Supplied entries:
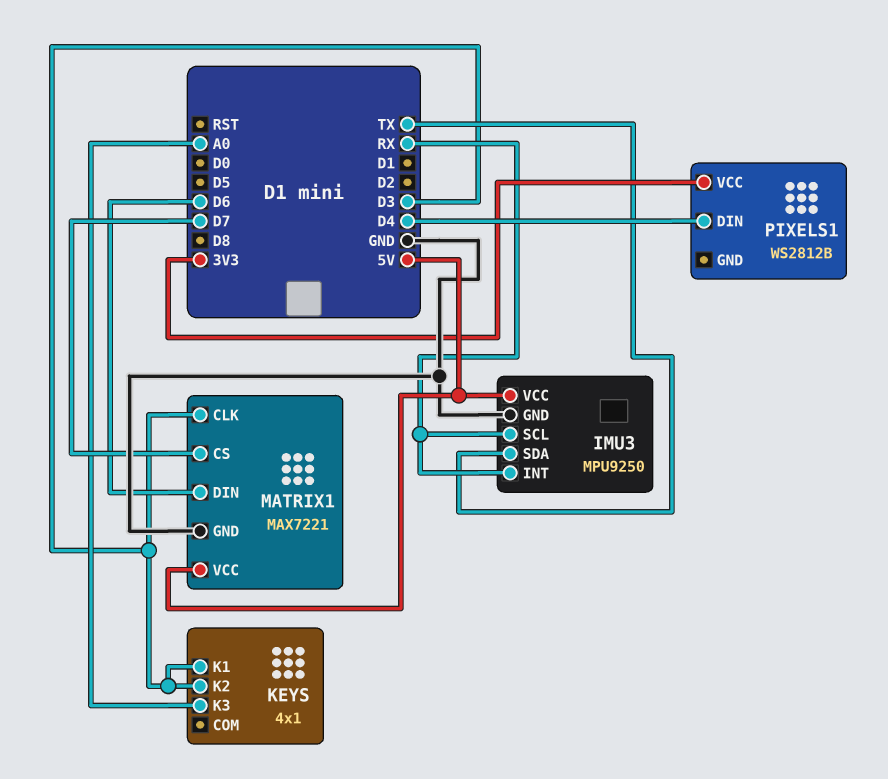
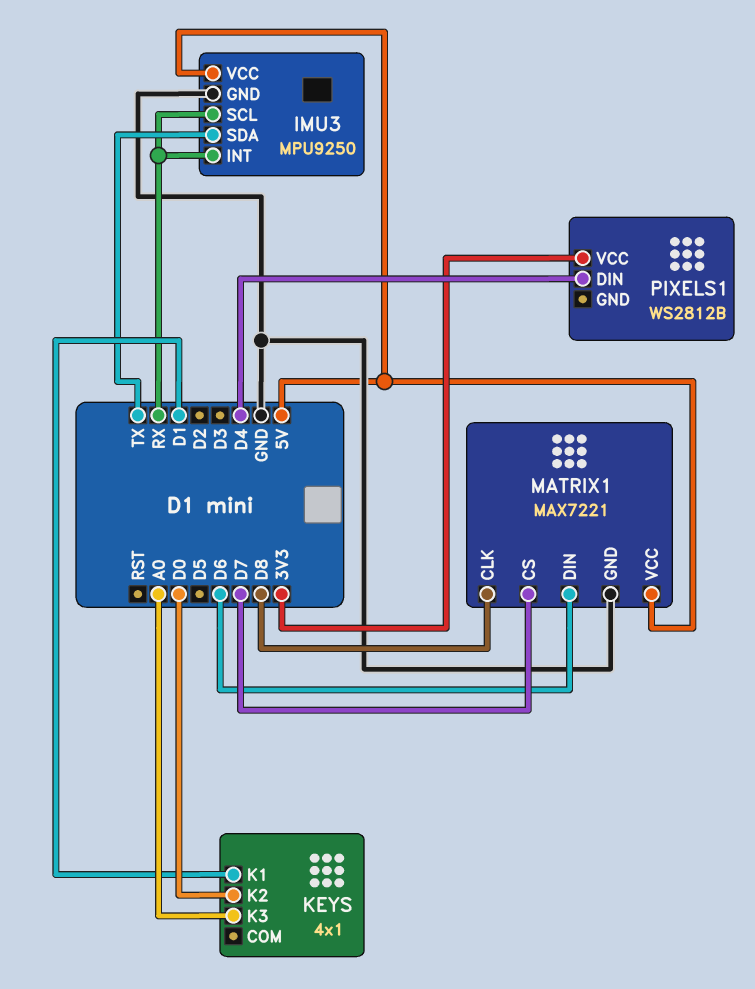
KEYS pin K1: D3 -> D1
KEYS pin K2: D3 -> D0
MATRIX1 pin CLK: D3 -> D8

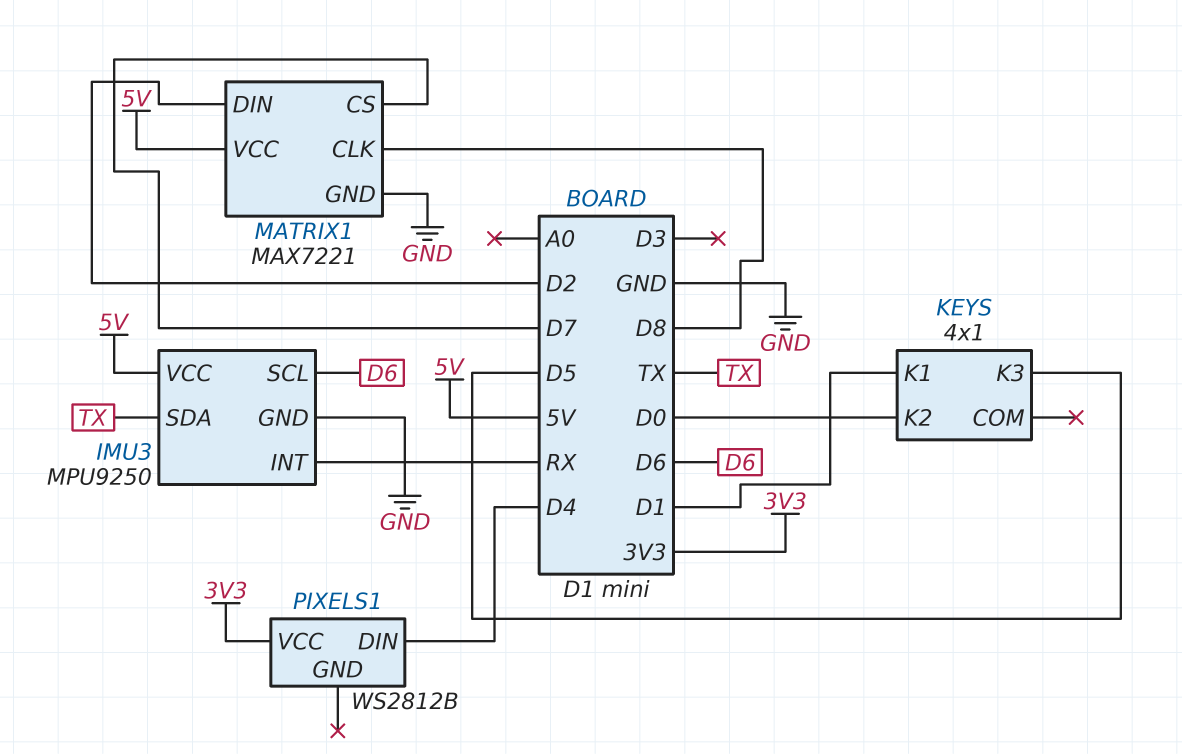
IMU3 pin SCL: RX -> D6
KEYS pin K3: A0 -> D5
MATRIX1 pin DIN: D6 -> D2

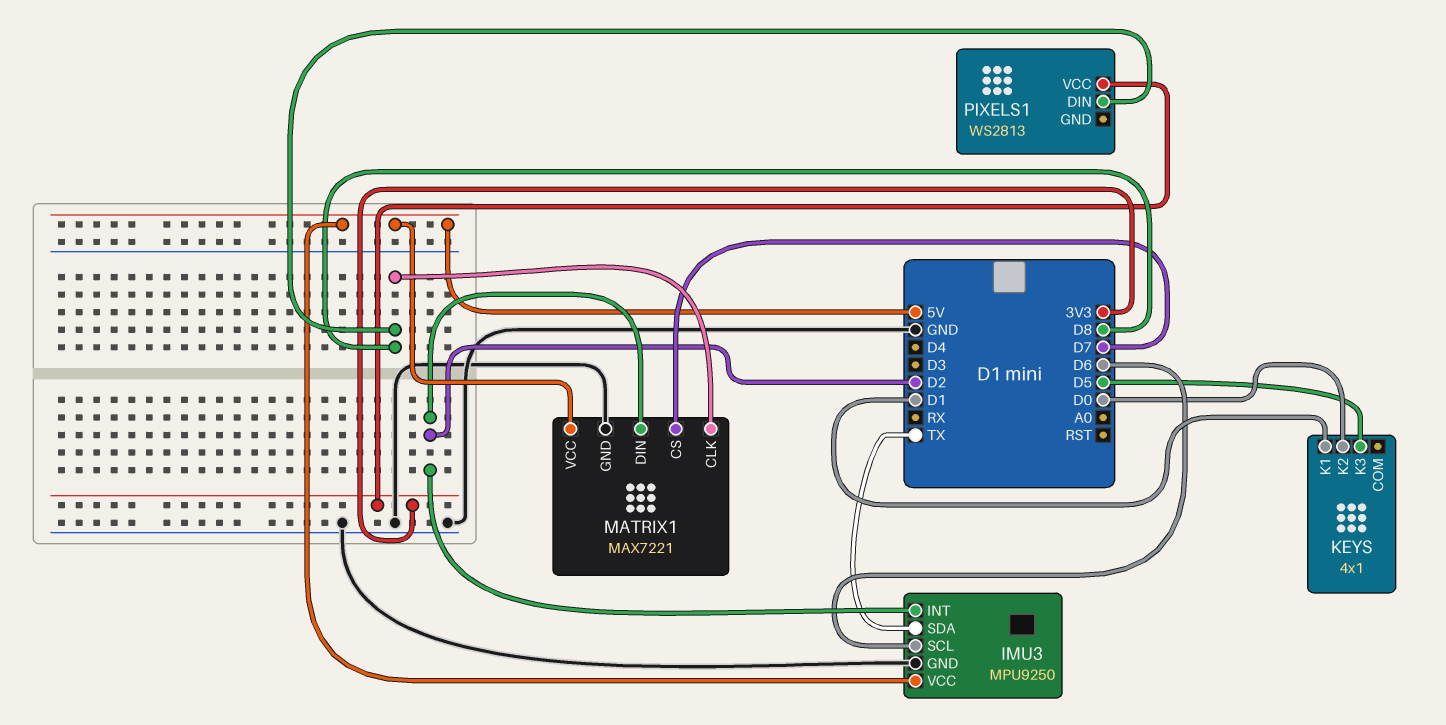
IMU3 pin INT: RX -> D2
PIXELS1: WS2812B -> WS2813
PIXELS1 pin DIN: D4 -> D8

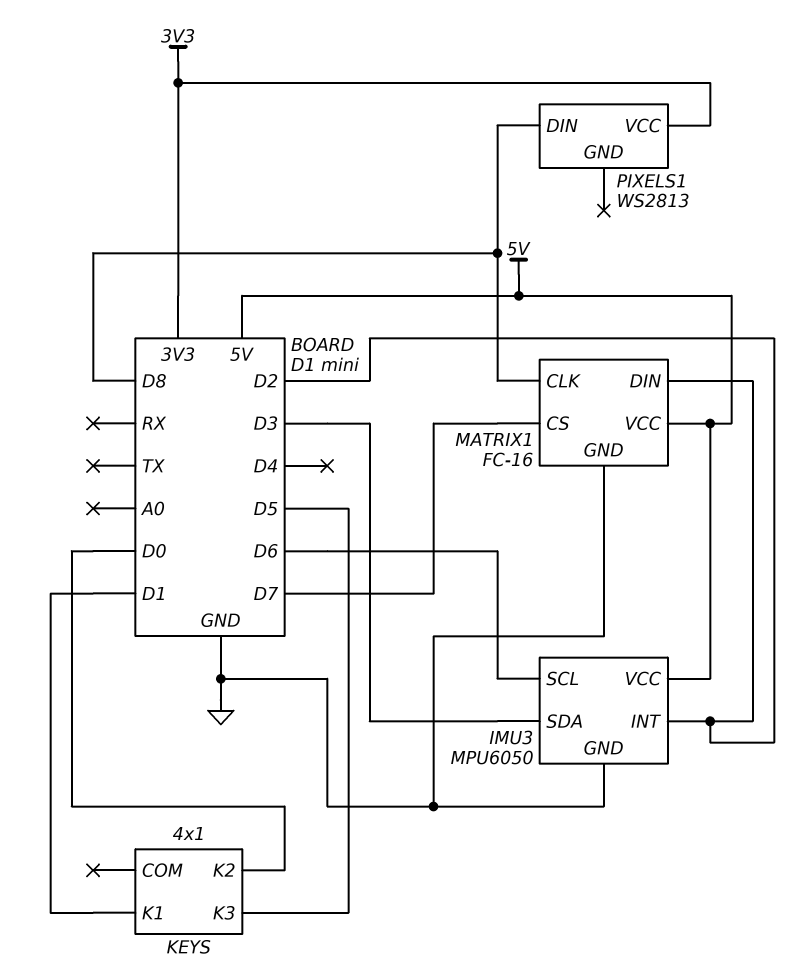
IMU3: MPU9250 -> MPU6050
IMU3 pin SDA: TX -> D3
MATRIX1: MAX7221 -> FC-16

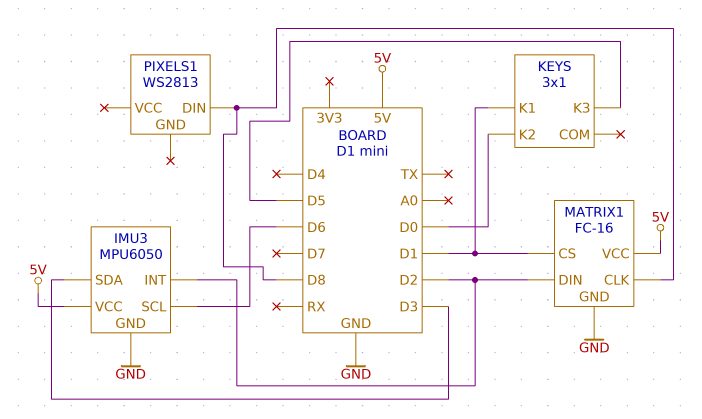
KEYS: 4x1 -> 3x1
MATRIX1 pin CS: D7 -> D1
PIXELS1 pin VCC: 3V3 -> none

Exercise details:
Copy out every line above where "KEYS" is present.

Output of the exercise:
KEYS pin K1: D3 -> D1
KEYS pin K2: D3 -> D0
KEYS pin K3: A0 -> D5
KEYS: 4x1 -> 3x1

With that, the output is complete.